* **Study material**
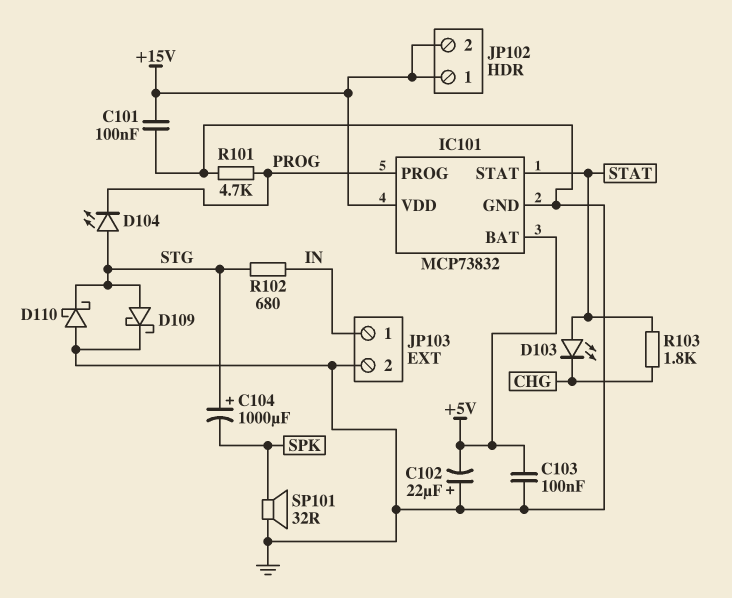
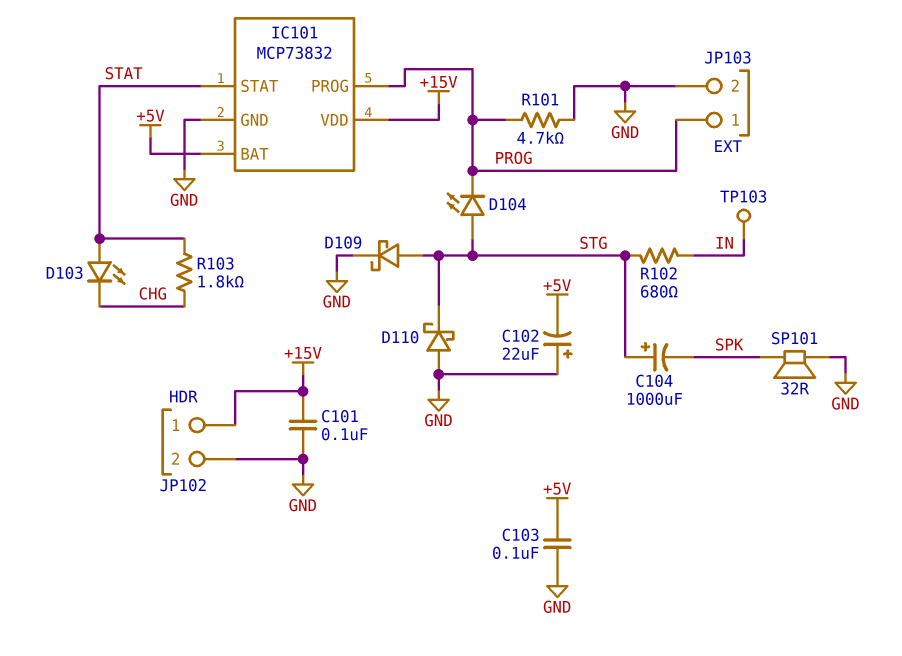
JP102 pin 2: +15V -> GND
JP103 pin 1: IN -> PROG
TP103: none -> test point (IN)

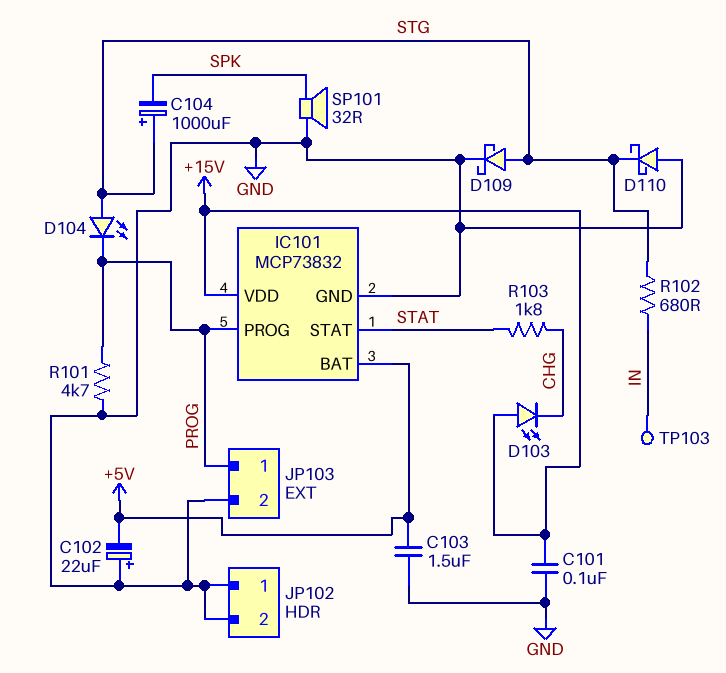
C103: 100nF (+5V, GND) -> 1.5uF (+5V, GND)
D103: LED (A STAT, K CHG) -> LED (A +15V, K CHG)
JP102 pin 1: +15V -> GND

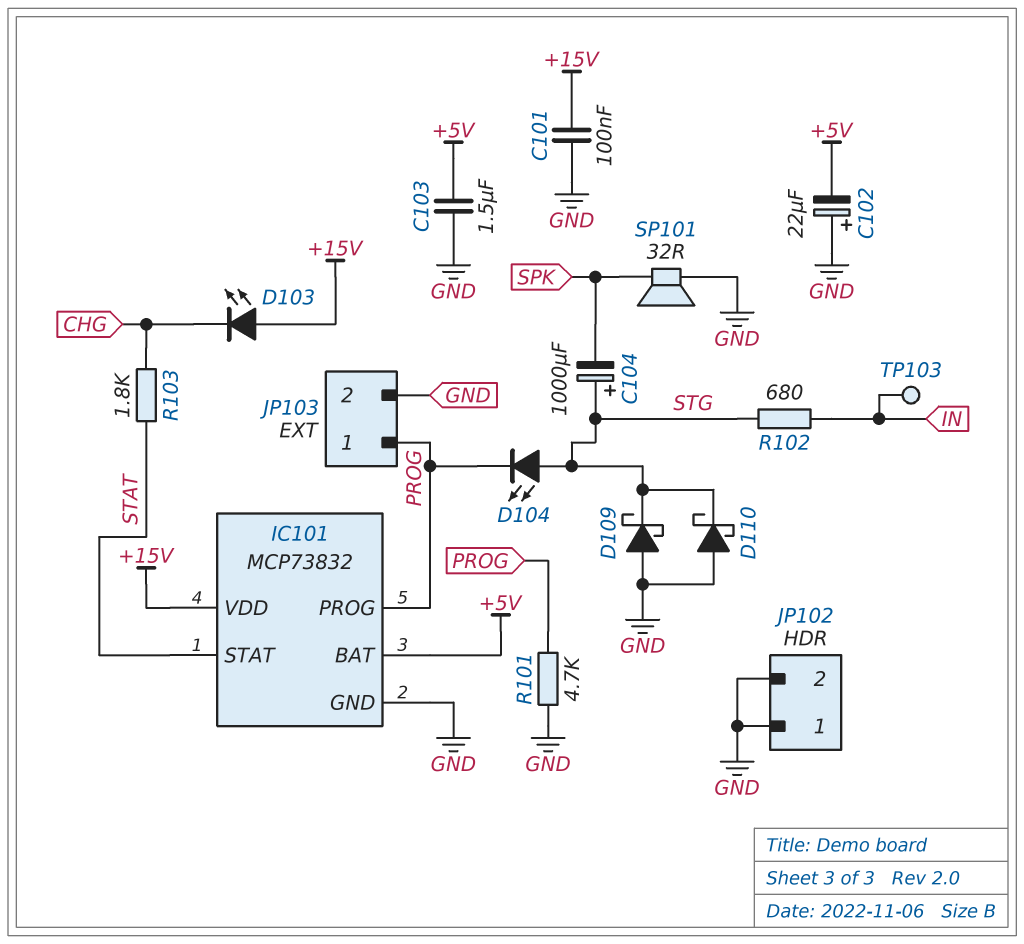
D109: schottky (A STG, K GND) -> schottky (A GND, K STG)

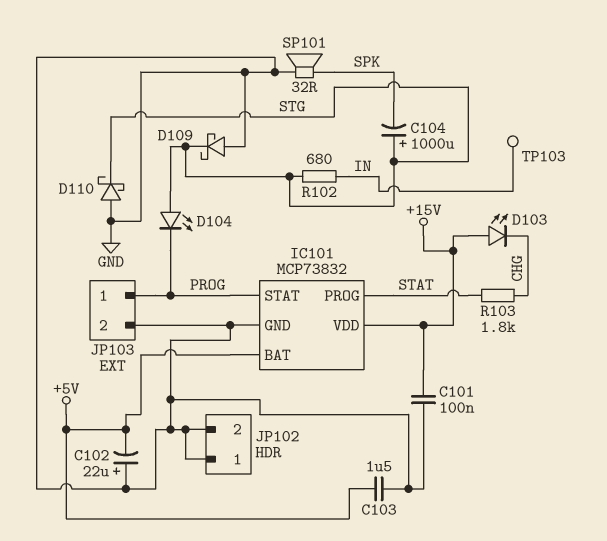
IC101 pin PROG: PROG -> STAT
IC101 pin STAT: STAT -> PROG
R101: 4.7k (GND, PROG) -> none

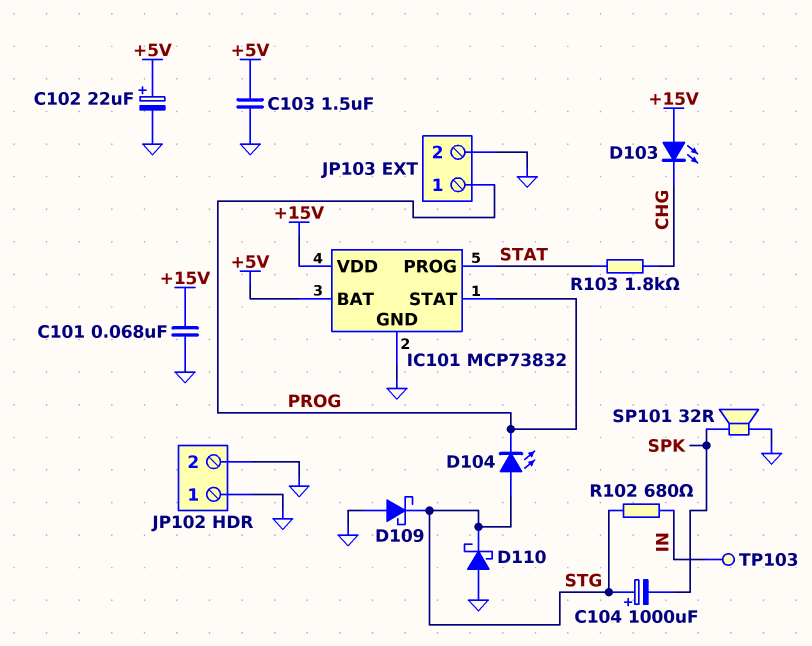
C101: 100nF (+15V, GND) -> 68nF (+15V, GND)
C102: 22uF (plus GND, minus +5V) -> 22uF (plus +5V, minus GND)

* **Your objective**
A faithful copy of all the data above is required, printed exactly and with no pictures.

* **Solved problem**
JP102 pin 2: +15V -> GND
JP103 pin 1: IN -> PROG
TP103: none -> test point (IN)

C103: 100nF (+5V, GND) -> 1.5uF (+5V, GND)
D103: LED (A STAT, K CHG) -> LED (A +15V, K CHG)
JP102 pin 1: +15V -> GND

D109: schottky (A STG, K GND) -> schottky (A GND, K STG)

IC101 pin PROG: PROG -> STAT
IC101 pin STAT: STAT -> PROG
R101: 4.7k (GND, PROG) -> none

C101: 100nF (+15V, GND) -> 68nF (+15V, GND)
C102: 22uF (plus GND, minus +5V) -> 22uF (plus +5V, minus GND)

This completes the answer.